> Work required:
Among the entries below, tally each line in which the word "purple" is found, then state the tally alone.
[Start of section]
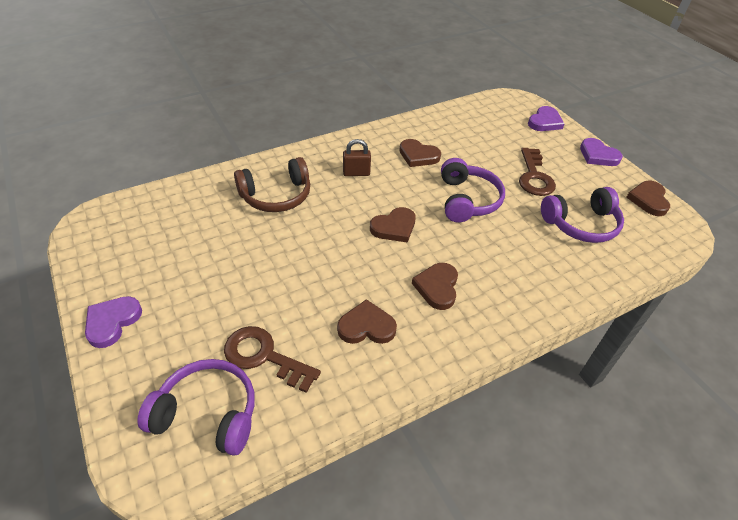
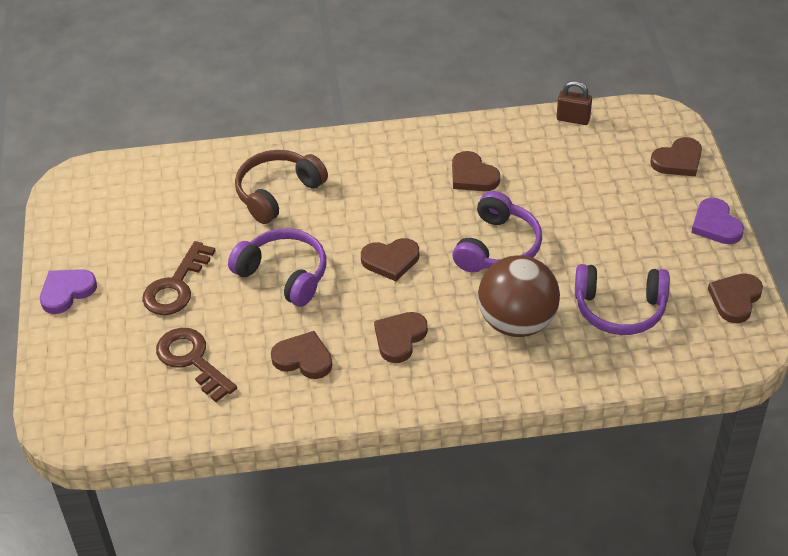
camera: 25 degrees right, 0 degrees up
(208, 413) = (123, 395): purple headphones -> purple headphones (284, 274)
(276, 196) = (277, 193): brown headphones -> brown headphones turned 135 degrees clockwise
(356, 173) = (383, 183): brown padlock -> brown padlock (573, 119)
(518, 251) = (517, 322): none -> brown ball
(534, 177) = (605, 236): brown key -> brown key (176, 286)
(545, 122) = (678, 160): purple heart -> brown heart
[End of section]
> Response to this exercise:
2